▶ [Before-and-after object lists]
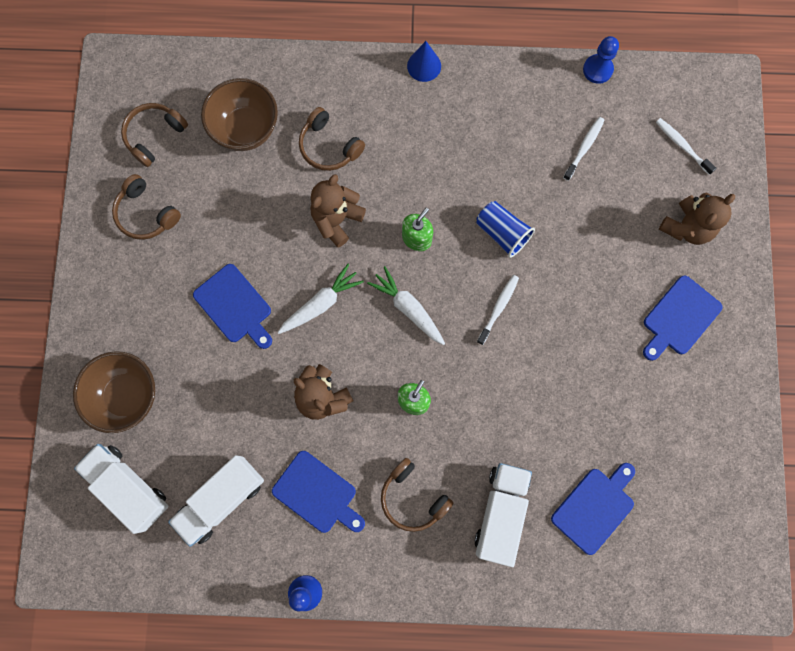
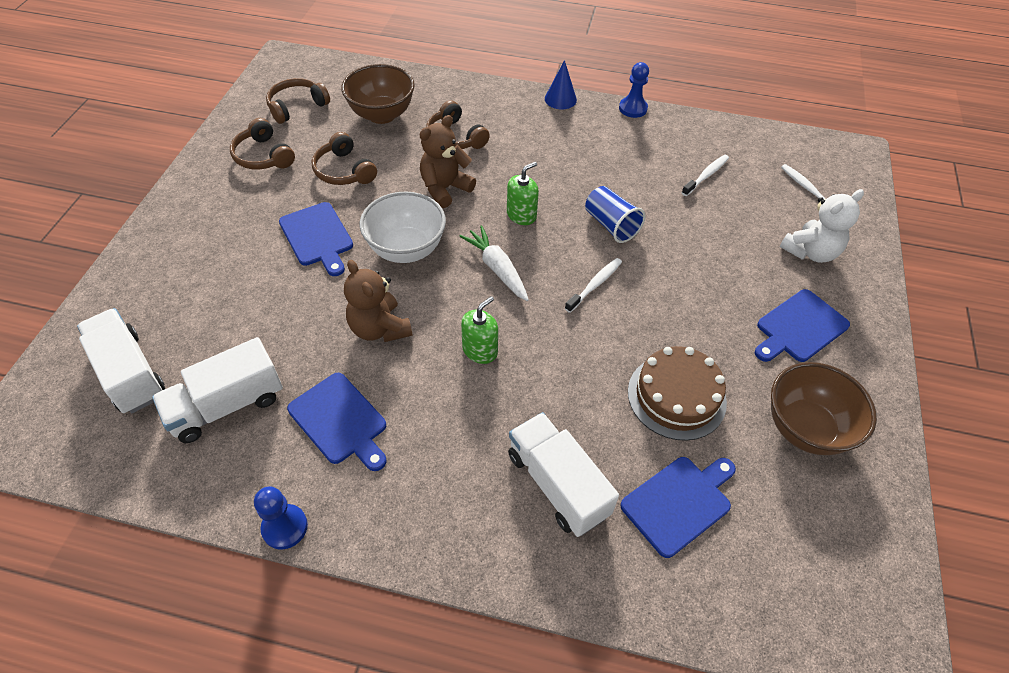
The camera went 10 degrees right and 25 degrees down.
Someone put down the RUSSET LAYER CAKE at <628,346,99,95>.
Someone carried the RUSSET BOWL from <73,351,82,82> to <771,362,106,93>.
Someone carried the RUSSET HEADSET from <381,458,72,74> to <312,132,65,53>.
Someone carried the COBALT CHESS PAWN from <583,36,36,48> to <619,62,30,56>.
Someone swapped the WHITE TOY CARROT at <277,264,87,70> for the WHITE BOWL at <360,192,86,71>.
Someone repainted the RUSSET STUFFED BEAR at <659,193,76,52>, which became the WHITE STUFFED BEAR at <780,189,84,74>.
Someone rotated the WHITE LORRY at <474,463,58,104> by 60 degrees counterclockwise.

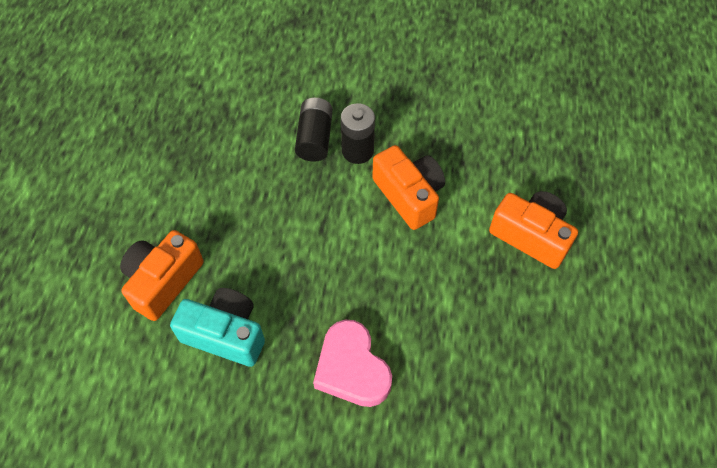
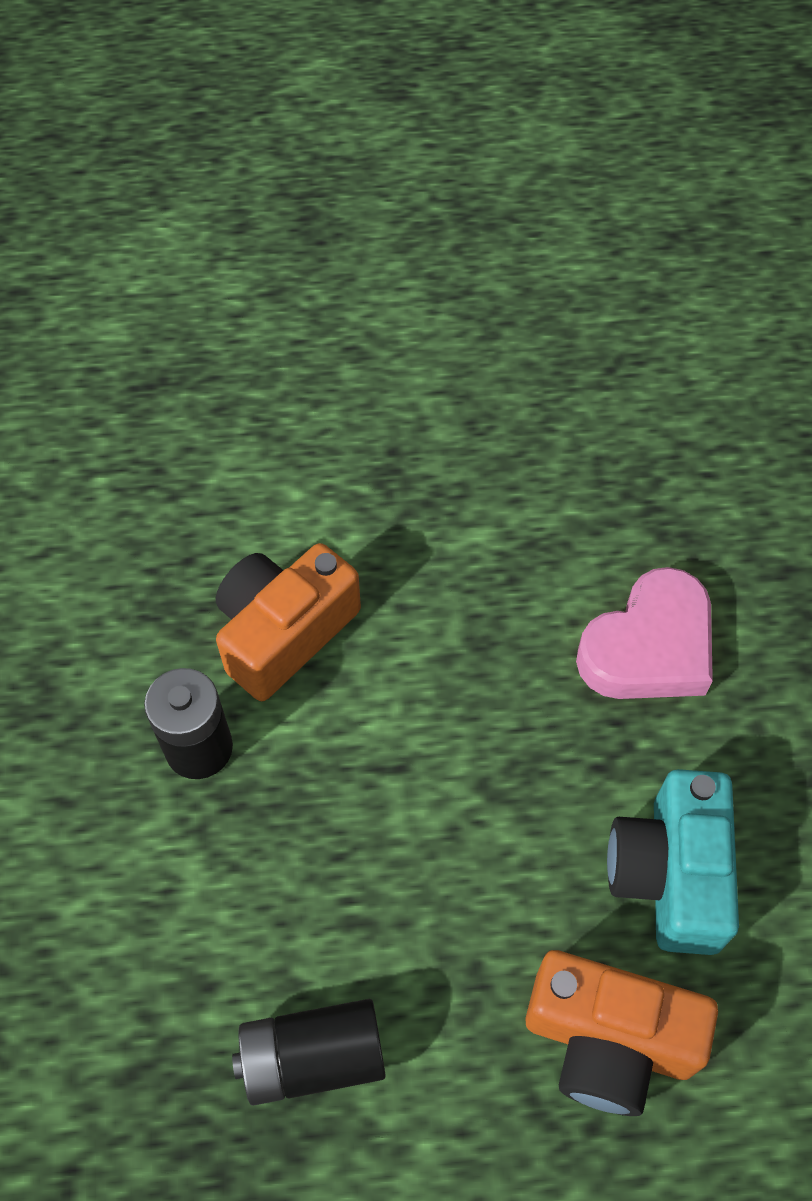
The camera went 105 degrees left and 0 degrees up.
Someone took away the BRIGHT ORANGE PHOTO CAMERA at <489,191,89,78>.
Someone carried the EBONY POWER CELL from <295,98,38,64> to <232,999,154,107>.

▶ [Exercise requirements] Look back at the data above. Transcribe exactly the lines starting at the line that contains "Someone carried the RUSSET HEADSET" and ending at the line that contains "Someone repainted the".

▶ [Result of this exercise]
Someone carried the RUSSET HEADSET from <381,458,72,74> to <312,132,65,53>.
Someone carried the COBALT CHESS PAWN from <583,36,36,48> to <619,62,30,56>.
Someone swapped the WHITE TOY CARROT at <277,264,87,70> for the WHITE BOWL at <360,192,86,71>.
Someone repainted the RUSSET STUFFED BEAR at <659,193,76,52>, which became the WHITE STUFFED BEAR at <780,189,84,74>.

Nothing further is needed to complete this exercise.